• [Exercise prompt]: Exclude every picture. Output verbatim the lines from the one containing "green wallet: 3 -> 1" to the end of the data.
********************
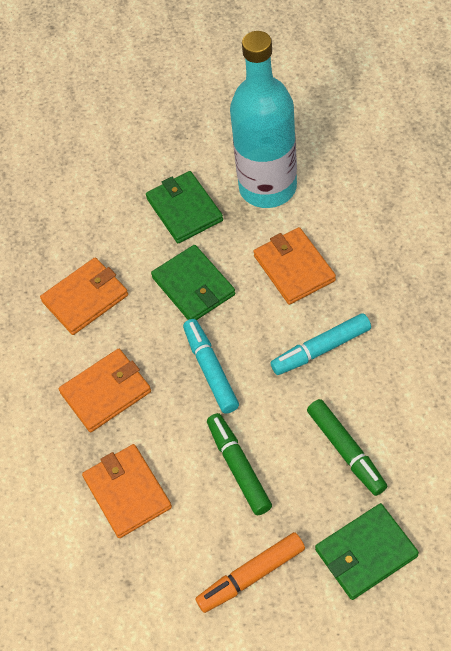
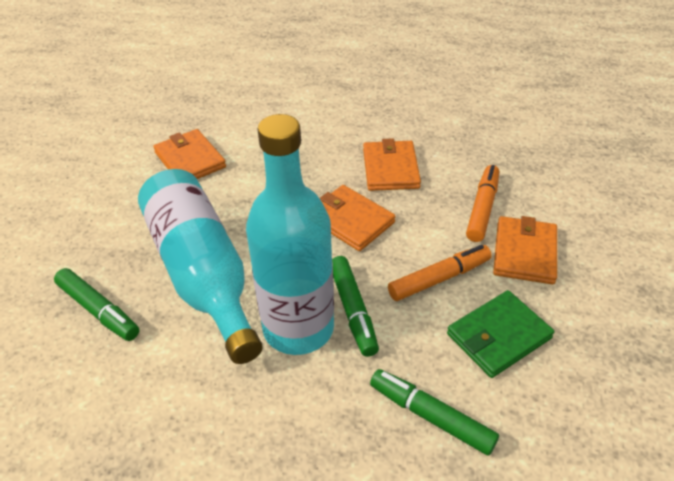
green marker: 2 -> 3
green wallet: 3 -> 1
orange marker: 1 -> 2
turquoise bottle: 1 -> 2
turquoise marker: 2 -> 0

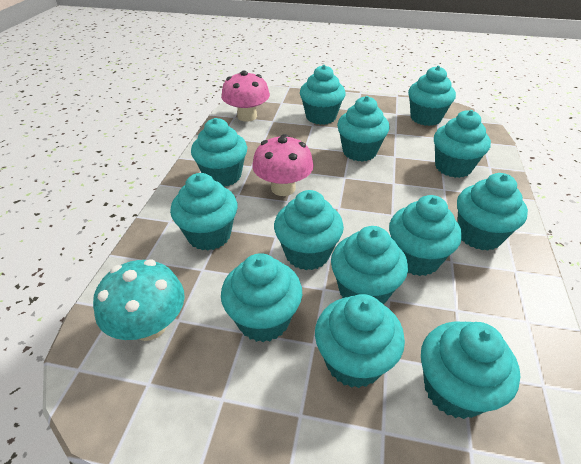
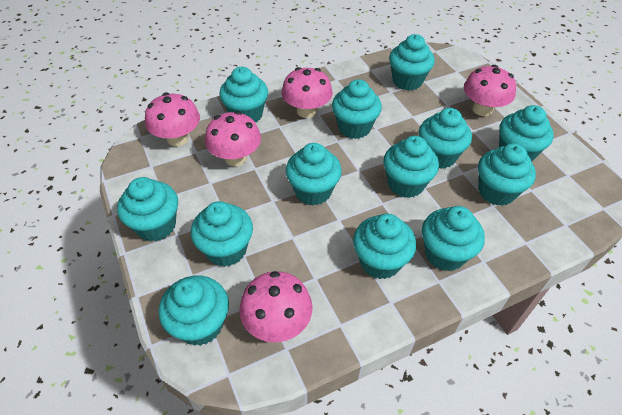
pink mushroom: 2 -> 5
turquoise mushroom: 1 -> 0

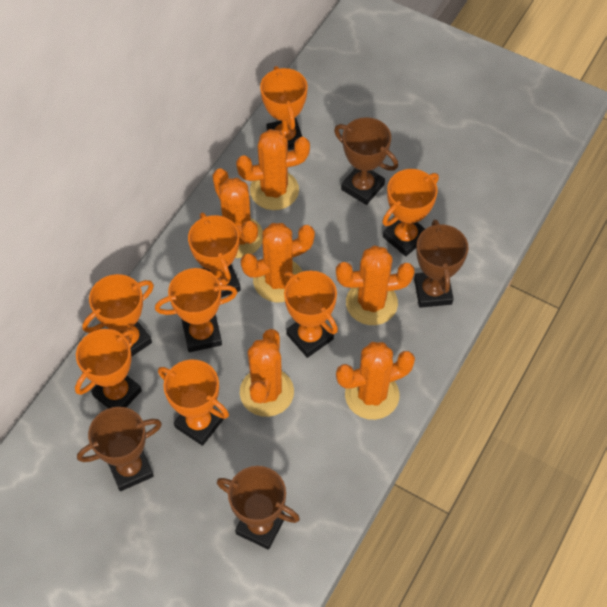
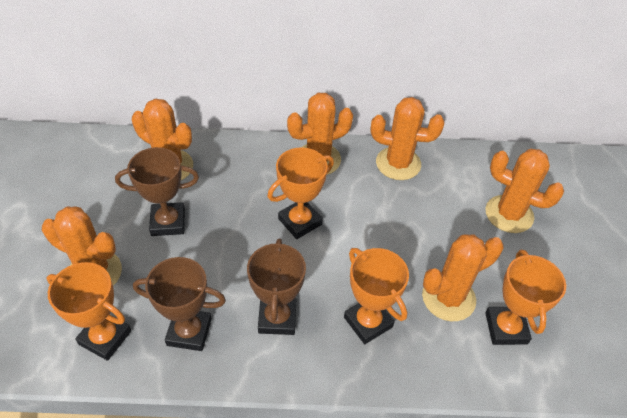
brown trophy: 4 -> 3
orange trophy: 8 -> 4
********************
• [Exercise response]:
green wallet: 3 -> 1
orange marker: 1 -> 2
turquoise bottle: 1 -> 2
turquoise marker: 2 -> 0

pink mushroom: 2 -> 5
turquoise mushroom: 1 -> 0

brown trophy: 4 -> 3
orange trophy: 8 -> 4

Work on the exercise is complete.